In the entries that follow, repeat exactly the lines from the one that has "V1: AC 230V (GND, VI) -> AC 100mV (GND, VI)" through the one that has "U1: LM317 -> LM350", but omit pictures.
::::
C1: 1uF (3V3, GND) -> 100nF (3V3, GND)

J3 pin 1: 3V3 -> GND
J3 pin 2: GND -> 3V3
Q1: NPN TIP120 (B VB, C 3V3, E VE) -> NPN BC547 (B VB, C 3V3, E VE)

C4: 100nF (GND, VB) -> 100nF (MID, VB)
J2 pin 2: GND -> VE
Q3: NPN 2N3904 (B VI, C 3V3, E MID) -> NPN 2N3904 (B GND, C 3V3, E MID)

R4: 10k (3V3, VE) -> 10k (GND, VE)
::::
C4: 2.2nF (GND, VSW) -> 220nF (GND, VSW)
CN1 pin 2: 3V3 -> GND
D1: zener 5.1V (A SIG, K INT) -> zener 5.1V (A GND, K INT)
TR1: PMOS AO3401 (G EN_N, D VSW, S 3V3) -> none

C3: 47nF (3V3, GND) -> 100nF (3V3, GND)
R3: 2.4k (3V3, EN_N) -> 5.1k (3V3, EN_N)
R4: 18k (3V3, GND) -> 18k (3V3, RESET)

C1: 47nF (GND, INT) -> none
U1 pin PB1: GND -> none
::::
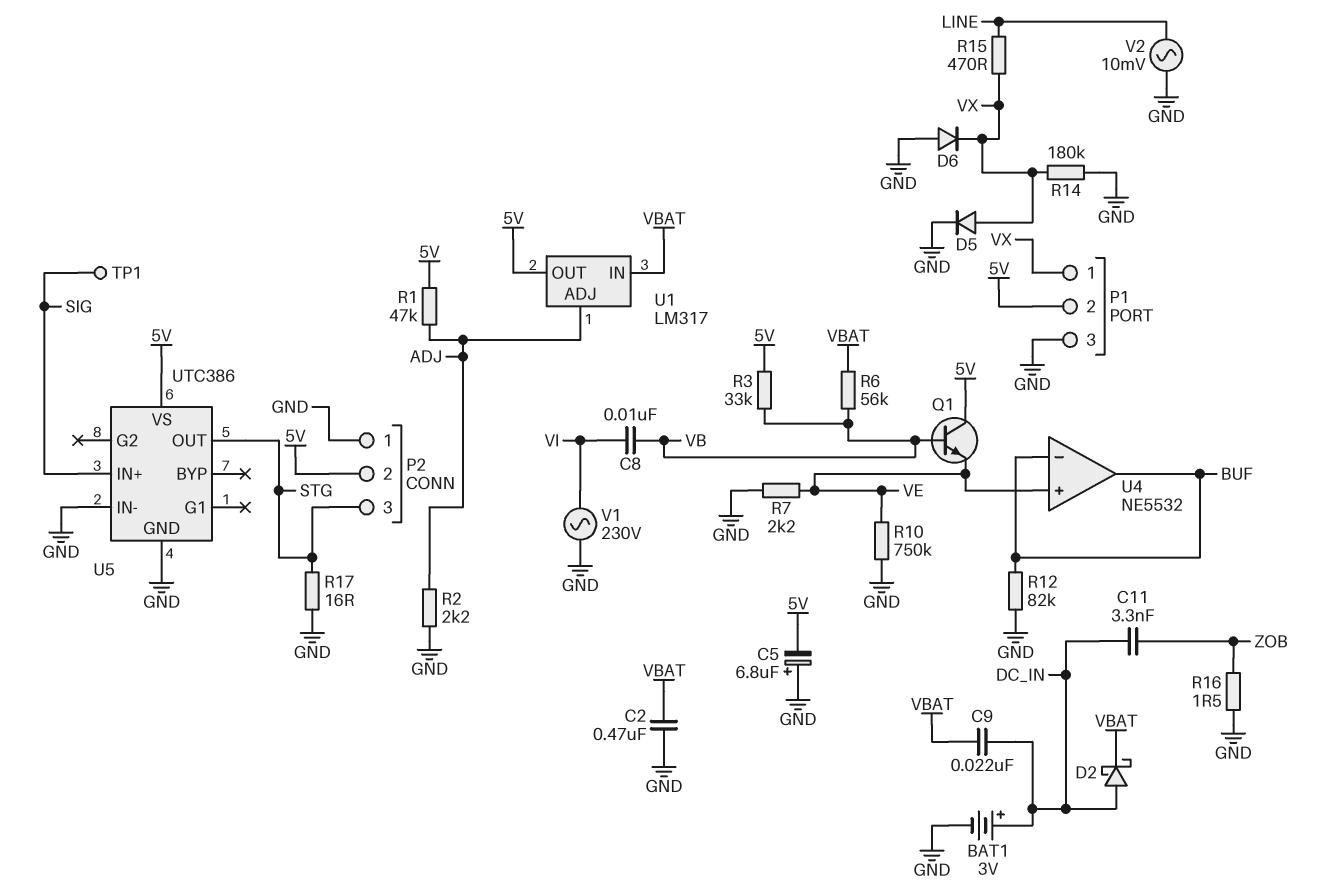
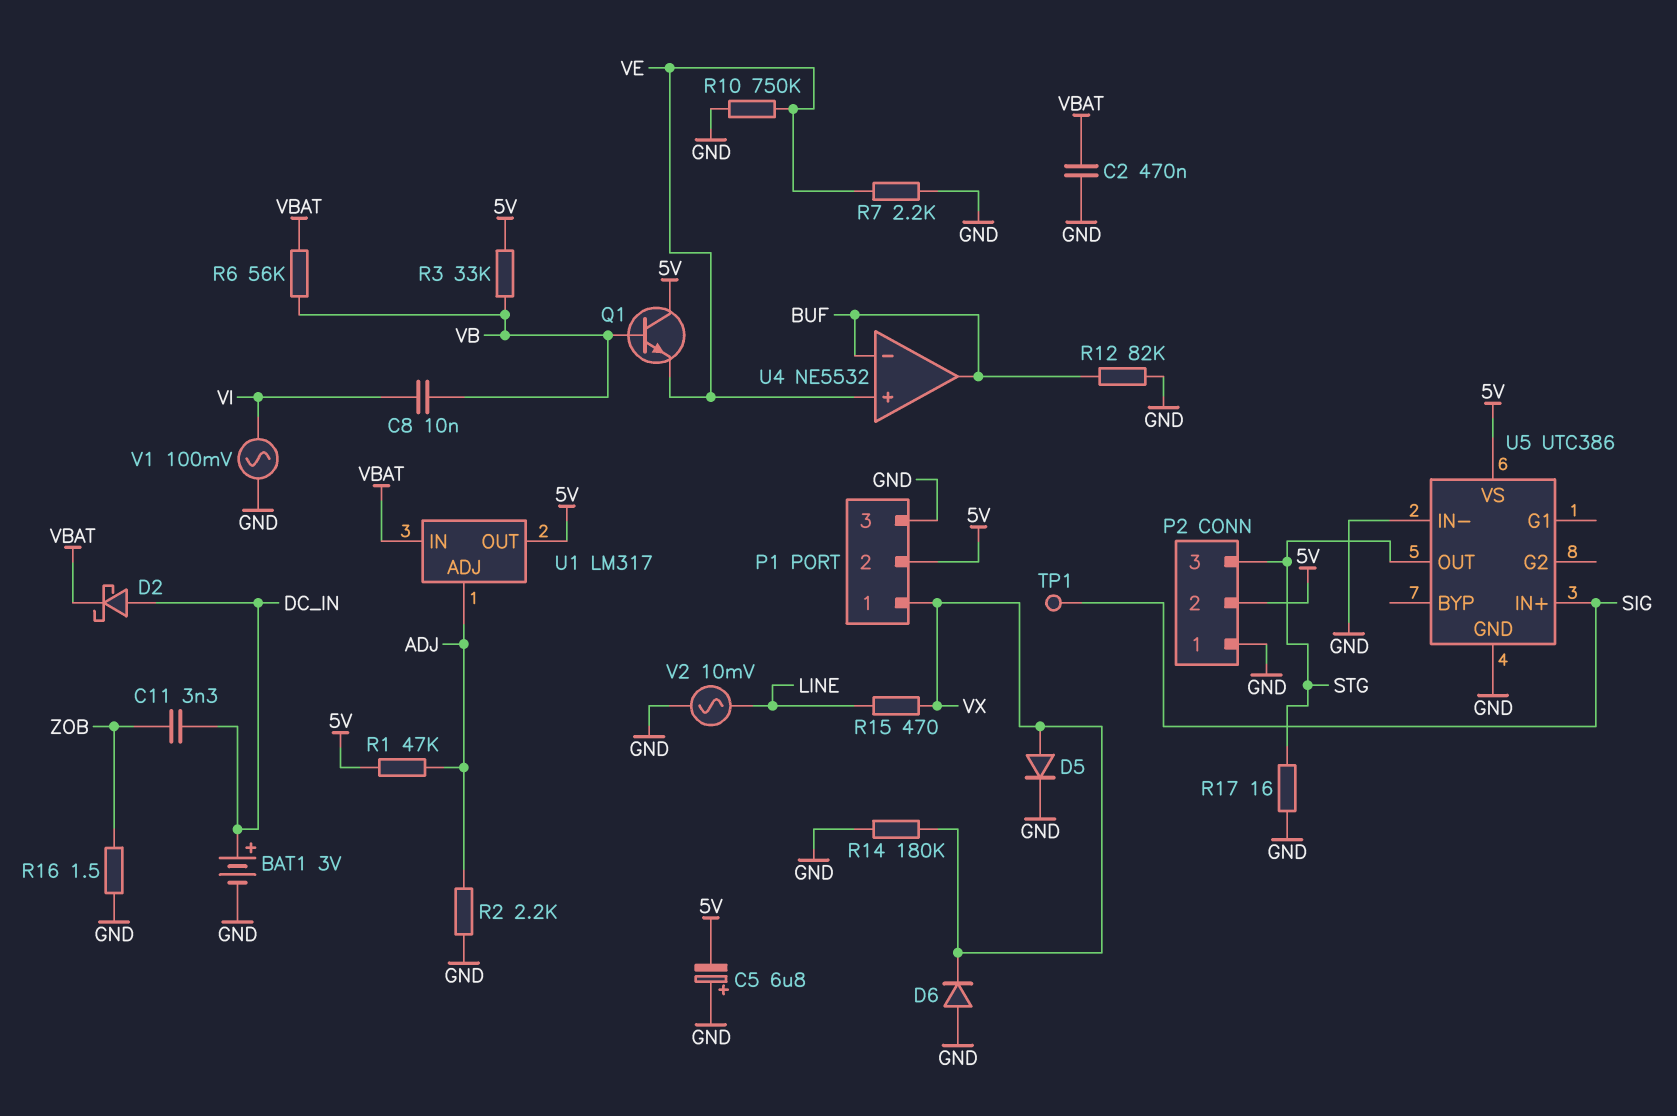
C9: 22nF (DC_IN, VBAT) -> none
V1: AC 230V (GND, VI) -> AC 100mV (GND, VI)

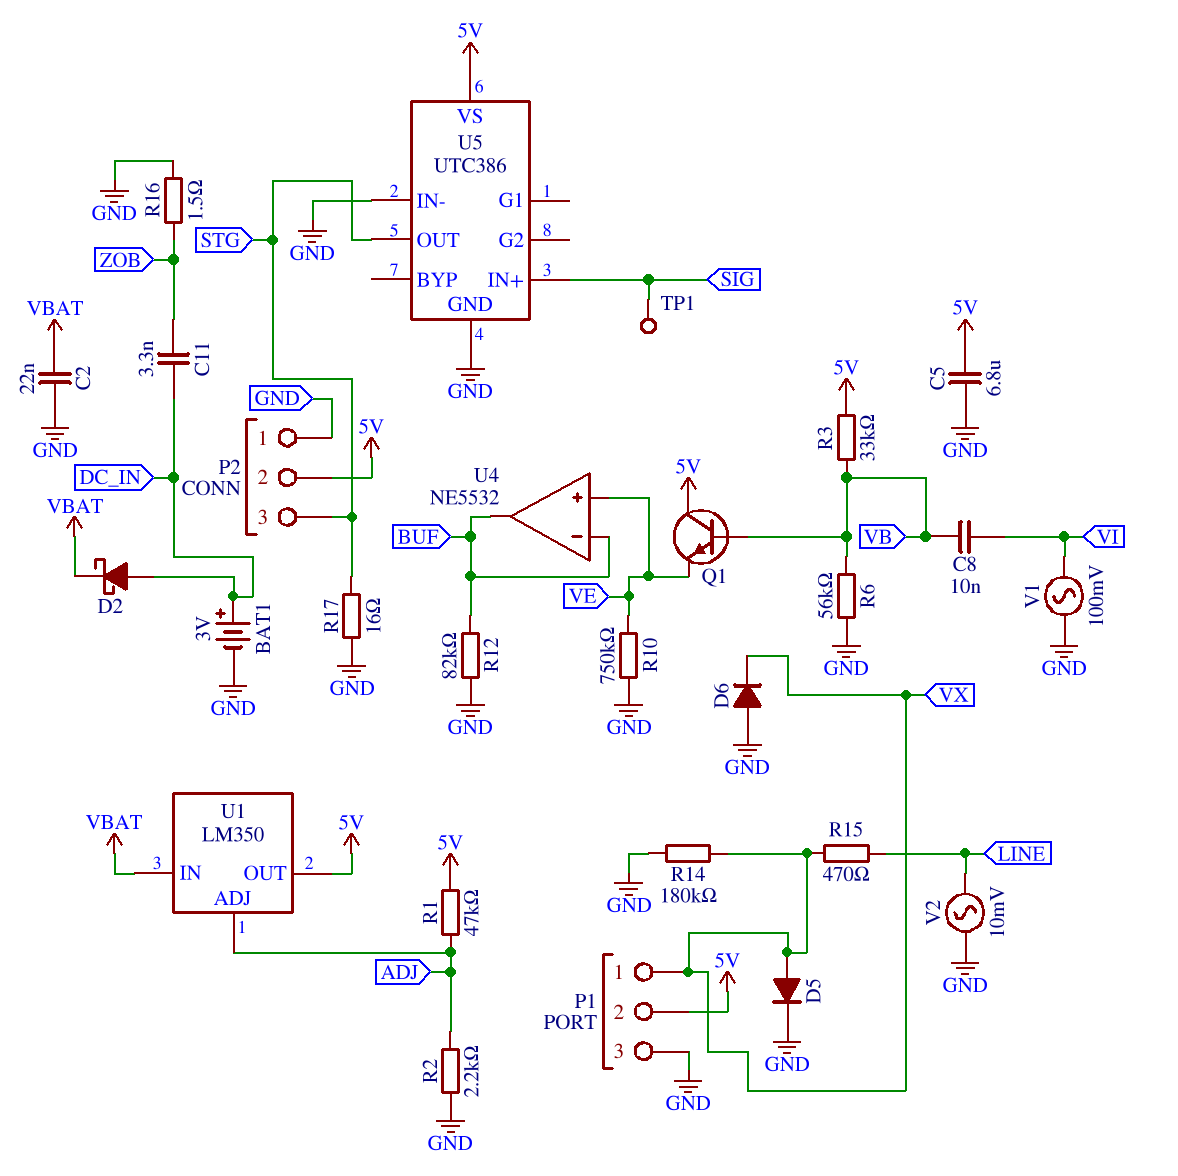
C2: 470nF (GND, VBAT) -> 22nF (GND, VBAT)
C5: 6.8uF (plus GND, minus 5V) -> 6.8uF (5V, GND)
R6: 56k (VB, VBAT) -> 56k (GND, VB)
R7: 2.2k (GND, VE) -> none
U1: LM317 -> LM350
::::
*Completed task*:
V1: AC 230V (GND, VI) -> AC 100mV (GND, VI)

C2: 470nF (GND, VBAT) -> 22nF (GND, VBAT)
C5: 6.8uF (plus GND, minus 5V) -> 6.8uF (5V, GND)
R6: 56k (VB, VBAT) -> 56k (GND, VB)
R7: 2.2k (GND, VE) -> none
U1: LM317 -> LM350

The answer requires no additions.